Data shown:
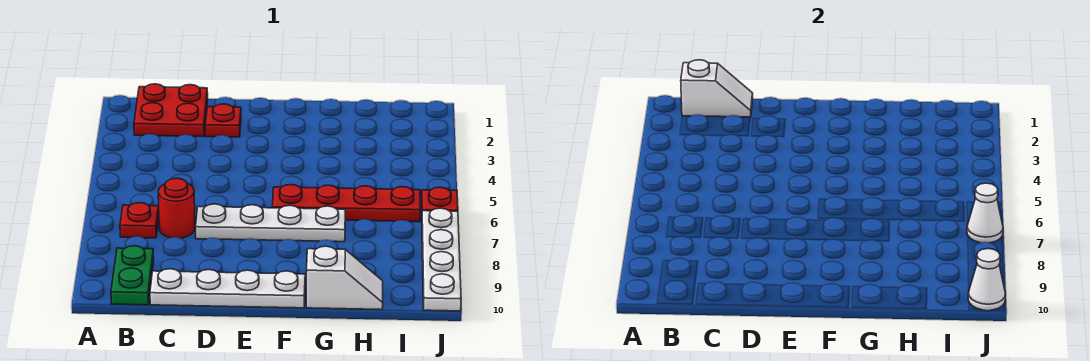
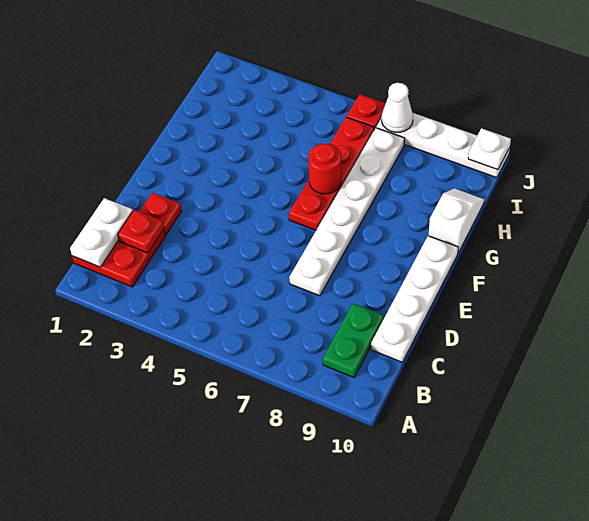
white slope B1:C1 level 2 top B -> white plate B1:C1 level 2
red plate B7 level 1 -> red plate C2 level 2
green plate B9:B10 level 1 -> green plate B9:C9 level 1
red round brick C7 level 1 -> red round brick G6 level 2
white plate D7:G7 level 1 -> white plate D7:I7 level 1
white cone J10 level 2 -> white plate J10 level 2

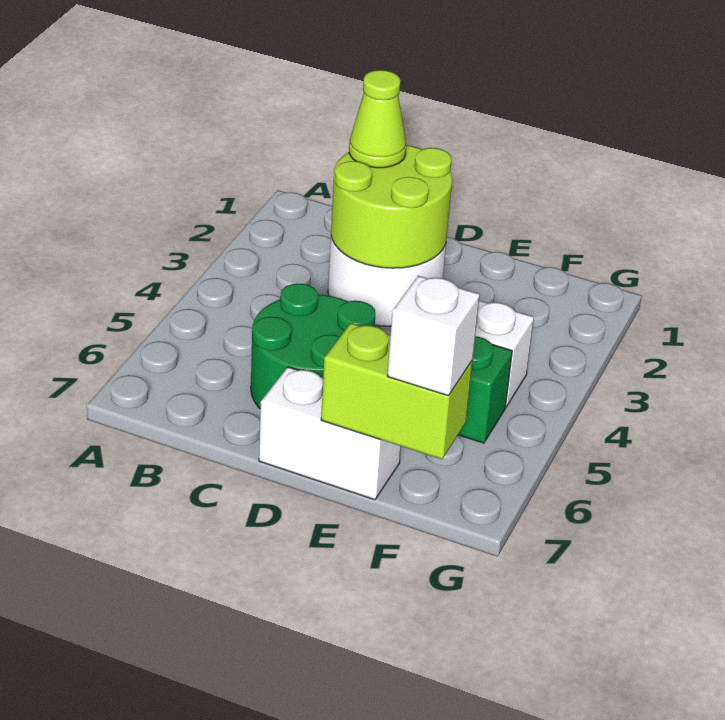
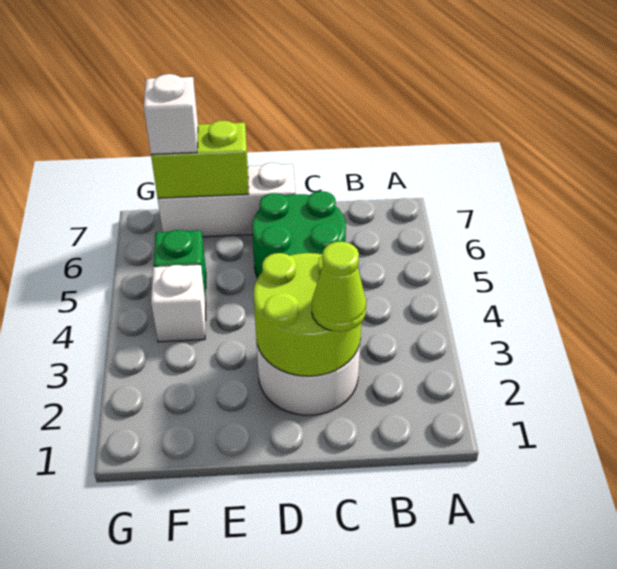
white brick D7:E7 level 1 -> white brick D7:F7 level 1

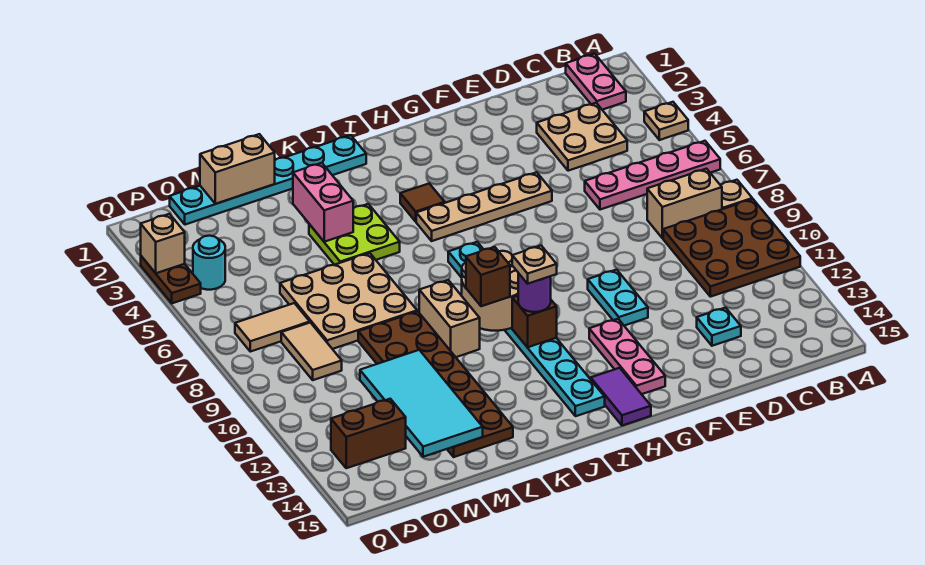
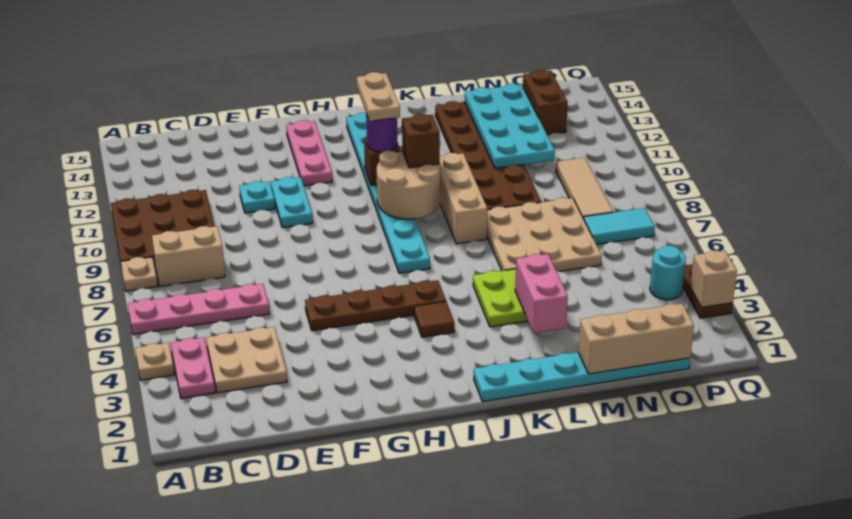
pink plate B1:B2 level 1 -> pink plate B3:B4 level 1
cyan plate D13 level 1 -> cyan plate E11 level 1
tan plate F5:I5 level 1 -> brown plate F5:I5 level 1
purple tile H14:H15 level 1 -> none
tan plate I11 level 4 -> tan plate I11:I12 level 4
tan brick K9:K10 level 1 -> tan brick K8:K10 level 1
tan brick M1:N1 level 2 -> tan brick M1:O1 level 2
cyan tile M11:N14 level 2 -> cyan plate M11:N14 level 2
tan tile O7:P7 level 1 -> cyan tile O7:P7 level 1
tan tile O8:O9 level 1 -> tan tile O8:O10 level 1
brown brick O13:P13 level 1 -> brown brick O13:O14 level 1

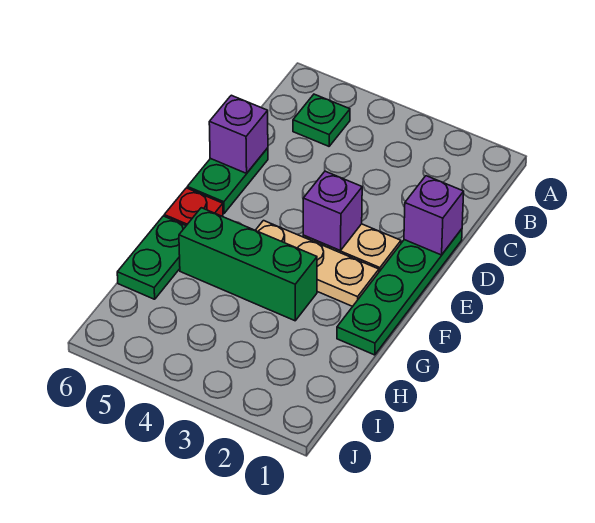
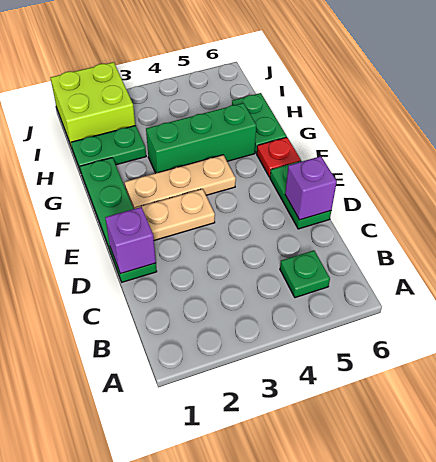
purple brick E3 level 2 -> none
none -> green plate H1:H2 level 1
none -> lime brick I1:J2 level 1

Description of the task: Go through the records above and write out every line exactly, passing over the pictures.

Answer box:
white slope B1:C1 level 2 top B -> white plate B1:C1 level 2
red plate B7 level 1 -> red plate C2 level 2
green plate B9:B10 level 1 -> green plate B9:C9 level 1
red round brick C7 level 1 -> red round brick G6 level 2
white plate D7:G7 level 1 -> white plate D7:I7 level 1
white cone J10 level 2 -> white plate J10 level 2

white brick D7:E7 level 1 -> white brick D7:F7 level 1

pink plate B1:B2 level 1 -> pink plate B3:B4 level 1
cyan plate D13 level 1 -> cyan plate E11 level 1
tan plate F5:I5 level 1 -> brown plate F5:I5 level 1
purple tile H14:H15 level 1 -> none
tan plate I11 level 4 -> tan plate I11:I12 level 4
tan brick K9:K10 level 1 -> tan brick K8:K10 level 1
tan brick M1:N1 level 2 -> tan brick M1:O1 level 2
cyan tile M11:N14 level 2 -> cyan plate M11:N14 level 2
tan tile O7:P7 level 1 -> cyan tile O7:P7 level 1
tan tile O8:O9 level 1 -> tan tile O8:O10 level 1
brown brick O13:P13 level 1 -> brown brick O13:O14 level 1

purple brick E3 level 2 -> none
none -> green plate H1:H2 level 1
none -> lime brick I1:J2 level 1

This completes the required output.